[Task]:
Your job is to reproduce all of the data exactly.

[Working data]:
══════

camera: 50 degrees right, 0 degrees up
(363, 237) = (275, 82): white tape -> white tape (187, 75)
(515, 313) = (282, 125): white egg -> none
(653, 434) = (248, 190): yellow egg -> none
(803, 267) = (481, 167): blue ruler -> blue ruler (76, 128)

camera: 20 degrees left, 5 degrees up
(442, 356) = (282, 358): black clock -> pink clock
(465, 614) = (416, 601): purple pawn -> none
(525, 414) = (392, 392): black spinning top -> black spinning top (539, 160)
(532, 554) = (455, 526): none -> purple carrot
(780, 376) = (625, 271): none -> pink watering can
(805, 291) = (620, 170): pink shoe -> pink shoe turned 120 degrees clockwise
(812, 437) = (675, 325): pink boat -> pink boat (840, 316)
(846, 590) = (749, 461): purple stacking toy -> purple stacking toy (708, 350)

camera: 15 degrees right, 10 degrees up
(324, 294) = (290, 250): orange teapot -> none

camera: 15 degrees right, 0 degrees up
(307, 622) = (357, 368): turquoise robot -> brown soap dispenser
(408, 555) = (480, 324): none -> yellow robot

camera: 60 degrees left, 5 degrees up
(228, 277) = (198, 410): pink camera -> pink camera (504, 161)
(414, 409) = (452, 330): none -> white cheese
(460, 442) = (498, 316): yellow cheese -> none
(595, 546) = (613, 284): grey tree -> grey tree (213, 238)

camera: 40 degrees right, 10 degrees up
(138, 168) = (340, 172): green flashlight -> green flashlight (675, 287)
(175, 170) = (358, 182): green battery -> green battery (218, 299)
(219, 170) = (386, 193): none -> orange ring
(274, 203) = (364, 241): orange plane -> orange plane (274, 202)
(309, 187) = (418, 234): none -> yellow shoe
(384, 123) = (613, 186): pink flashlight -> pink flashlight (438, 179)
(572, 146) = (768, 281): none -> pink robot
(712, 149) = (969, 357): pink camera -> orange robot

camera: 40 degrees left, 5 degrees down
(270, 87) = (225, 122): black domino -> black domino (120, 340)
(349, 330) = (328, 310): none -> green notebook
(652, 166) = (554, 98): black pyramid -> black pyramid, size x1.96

══════

[Solution]:
camera: 50 degrees right, 0 degrees up
(363, 237) = (275, 82): white tape -> white tape (187, 75)
(515, 313) = (282, 125): white egg -> none
(653, 434) = (248, 190): yellow egg -> none
(803, 267) = (481, 167): blue ruler -> blue ruler (76, 128)

camera: 20 degrees left, 5 degrees up
(442, 356) = (282, 358): black clock -> pink clock
(465, 614) = (416, 601): purple pawn -> none
(525, 414) = (392, 392): black spinning top -> black spinning top (539, 160)
(532, 554) = (455, 526): none -> purple carrot
(780, 376) = (625, 271): none -> pink watering can
(805, 291) = (620, 170): pink shoe -> pink shoe turned 120 degrees clockwise
(812, 437) = (675, 325): pink boat -> pink boat (840, 316)
(846, 590) = (749, 461): purple stacking toy -> purple stacking toy (708, 350)

camera: 15 degrees right, 10 degrees up
(324, 294) = (290, 250): orange teapot -> none

camera: 15 degrees right, 0 degrees up
(307, 622) = (357, 368): turquoise robot -> brown soap dispenser
(408, 555) = (480, 324): none -> yellow robot

camera: 60 degrees left, 5 degrees up
(228, 277) = (198, 410): pink camera -> pink camera (504, 161)
(414, 409) = (452, 330): none -> white cheese
(460, 442) = (498, 316): yellow cheese -> none
(595, 546) = (613, 284): grey tree -> grey tree (213, 238)

camera: 40 degrees right, 10 degrees up
(138, 168) = (340, 172): green flashlight -> green flashlight (675, 287)
(175, 170) = (358, 182): green battery -> green battery (218, 299)
(219, 170) = (386, 193): none -> orange ring
(274, 203) = (364, 241): orange plane -> orange plane (274, 202)
(309, 187) = (418, 234): none -> yellow shoe
(384, 123) = (613, 186): pink flashlight -> pink flashlight (438, 179)
(572, 146) = (768, 281): none -> pink robot
(712, 149) = (969, 357): pink camera -> orange robot

camera: 40 degrees left, 5 degrees down
(270, 87) = (225, 122): black domino -> black domino (120, 340)
(349, 330) = (328, 310): none -> green notebook
(652, 166) = (554, 98): black pyramid -> black pyramid, size x1.96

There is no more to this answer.